### Work instructions
In the material below, find every line containing the string "grey" and return it.

==================================================

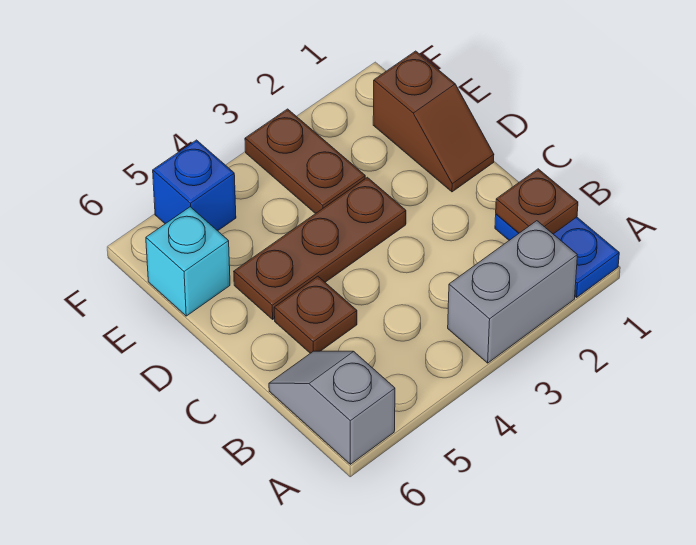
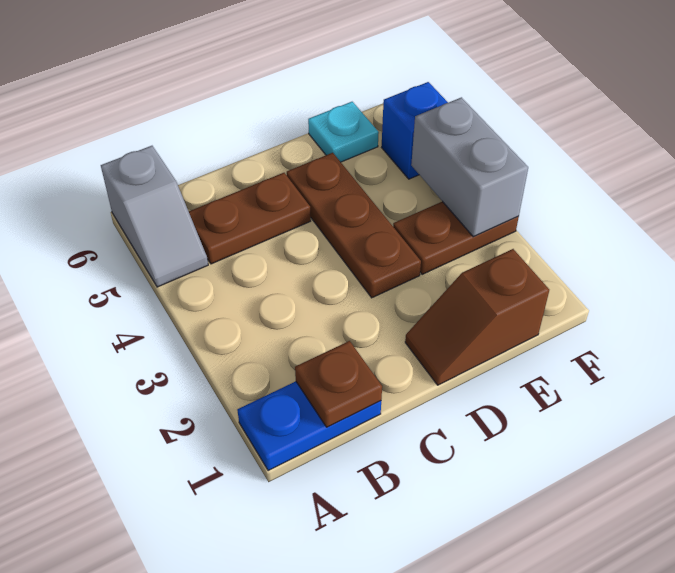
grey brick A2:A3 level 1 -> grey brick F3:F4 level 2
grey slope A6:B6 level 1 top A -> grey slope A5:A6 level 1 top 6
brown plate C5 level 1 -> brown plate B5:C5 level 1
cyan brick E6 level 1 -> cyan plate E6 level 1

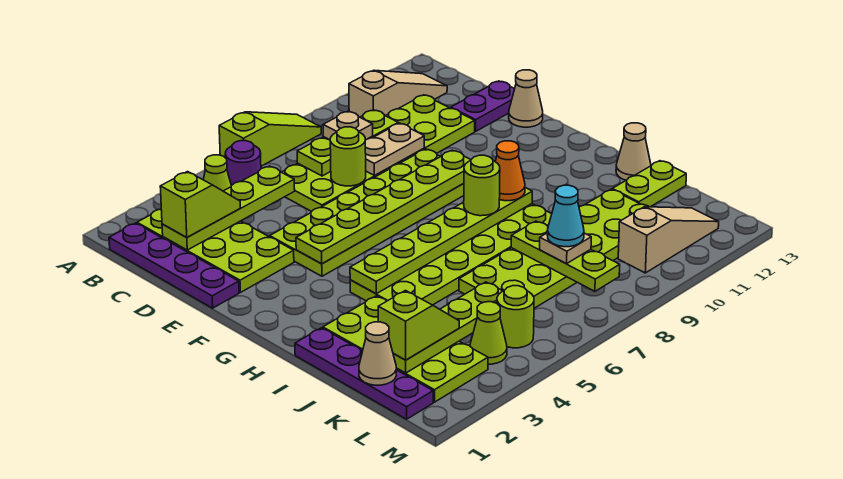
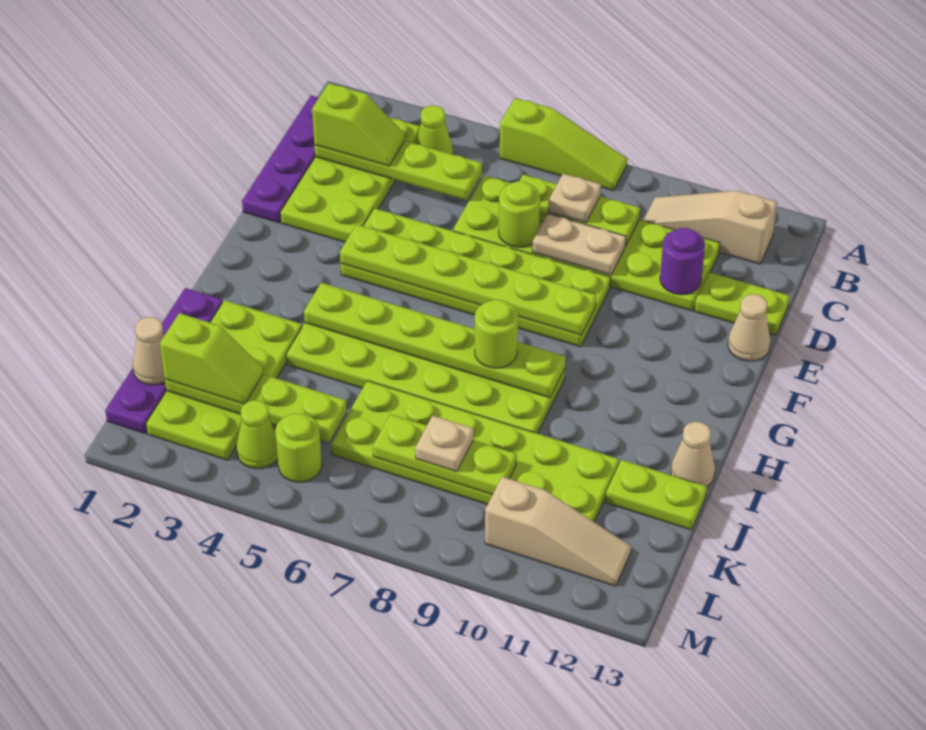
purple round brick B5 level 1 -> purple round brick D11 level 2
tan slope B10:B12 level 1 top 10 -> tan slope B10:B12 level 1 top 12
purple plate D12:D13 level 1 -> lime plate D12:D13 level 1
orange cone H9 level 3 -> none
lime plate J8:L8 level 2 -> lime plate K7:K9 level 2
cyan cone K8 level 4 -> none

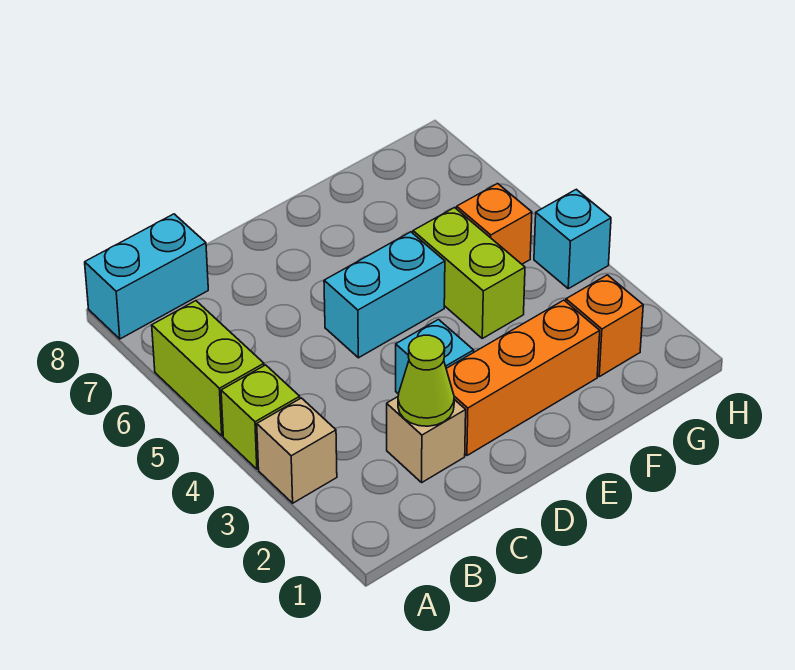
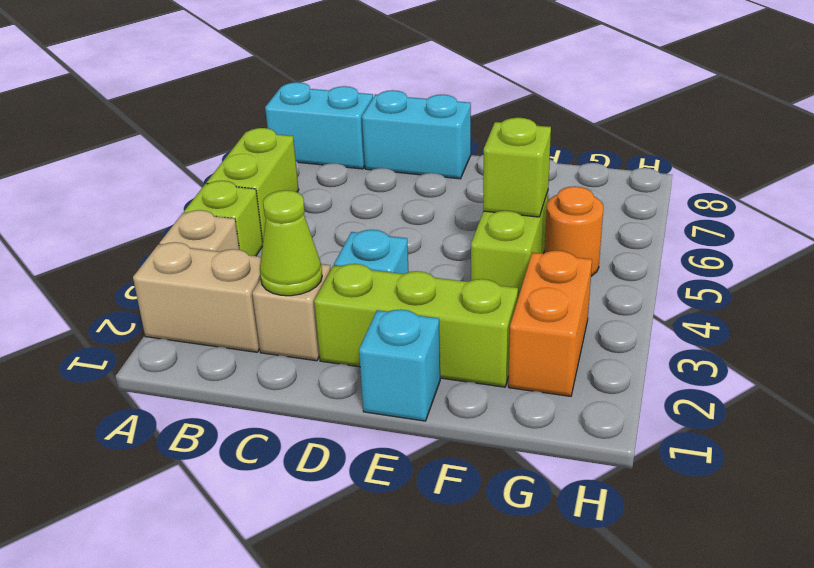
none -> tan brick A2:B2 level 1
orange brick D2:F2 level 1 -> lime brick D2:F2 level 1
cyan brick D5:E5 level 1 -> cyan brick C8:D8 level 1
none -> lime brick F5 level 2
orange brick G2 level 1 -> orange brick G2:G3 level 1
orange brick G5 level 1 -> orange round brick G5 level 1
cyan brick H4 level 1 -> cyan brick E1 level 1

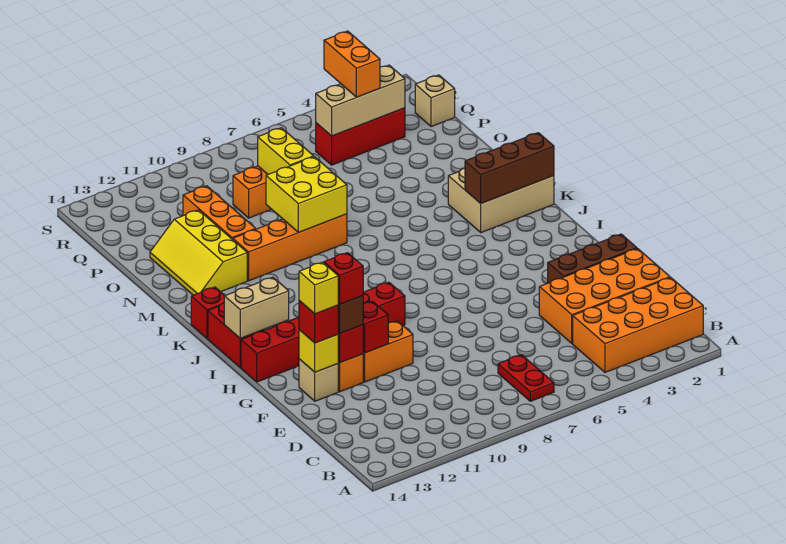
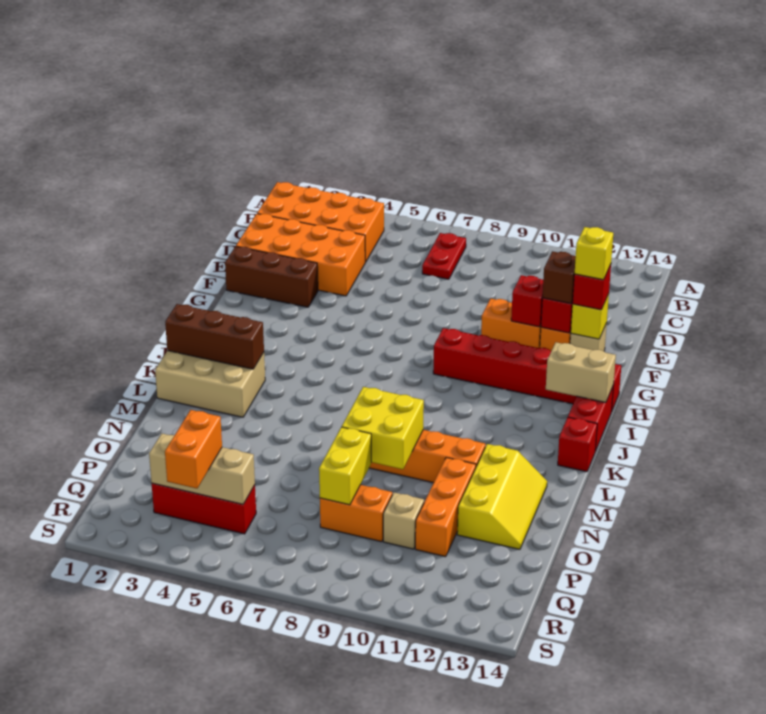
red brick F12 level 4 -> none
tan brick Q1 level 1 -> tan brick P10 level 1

==================================================

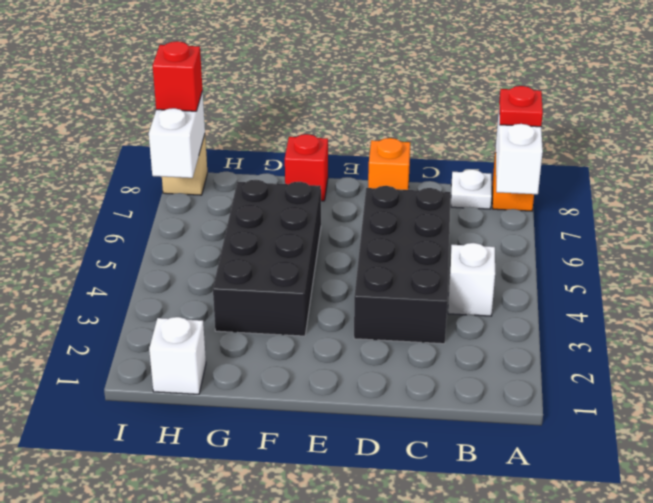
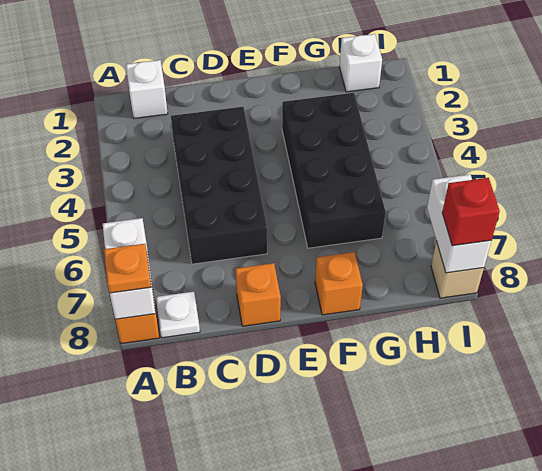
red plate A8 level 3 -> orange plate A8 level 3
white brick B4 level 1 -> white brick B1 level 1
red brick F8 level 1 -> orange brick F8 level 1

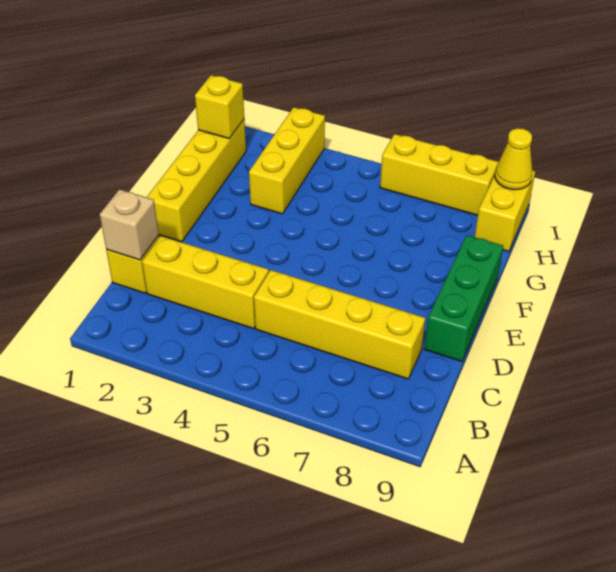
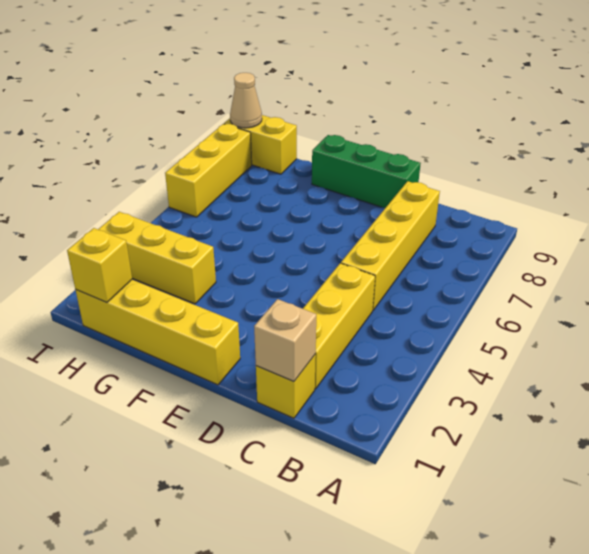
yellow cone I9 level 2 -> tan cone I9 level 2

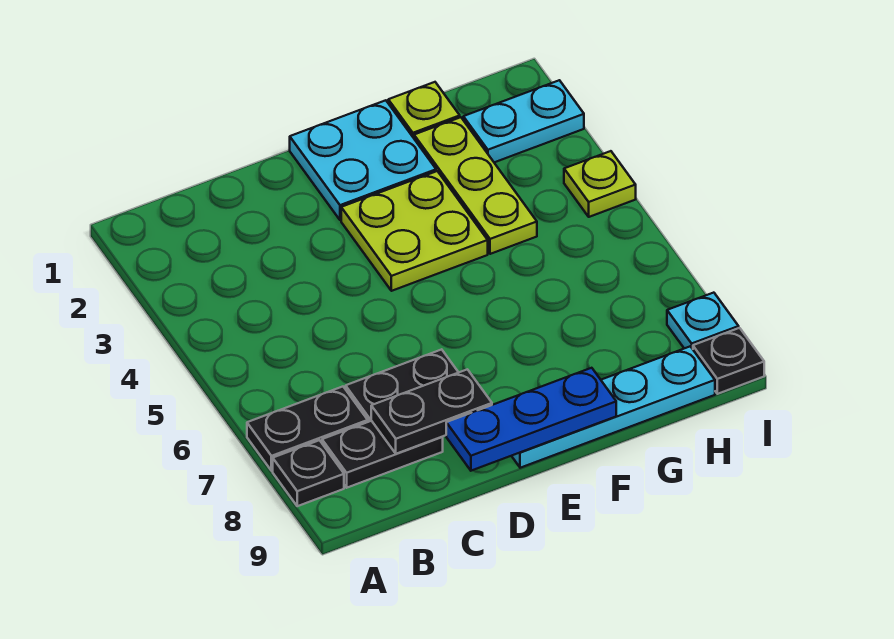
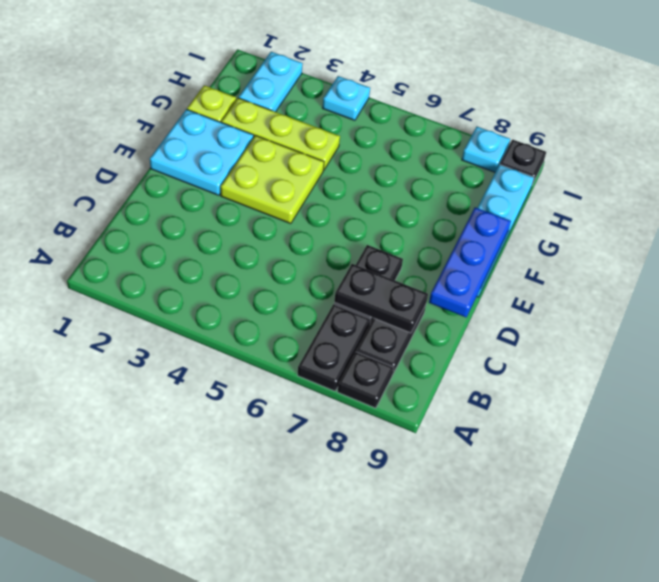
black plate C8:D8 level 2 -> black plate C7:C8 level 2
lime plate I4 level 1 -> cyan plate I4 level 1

==================================================

### Response to the exercise
grey brick A2:A3 level 1 -> grey brick F3:F4 level 2
grey slope A6:B6 level 1 top A -> grey slope A5:A6 level 1 top 6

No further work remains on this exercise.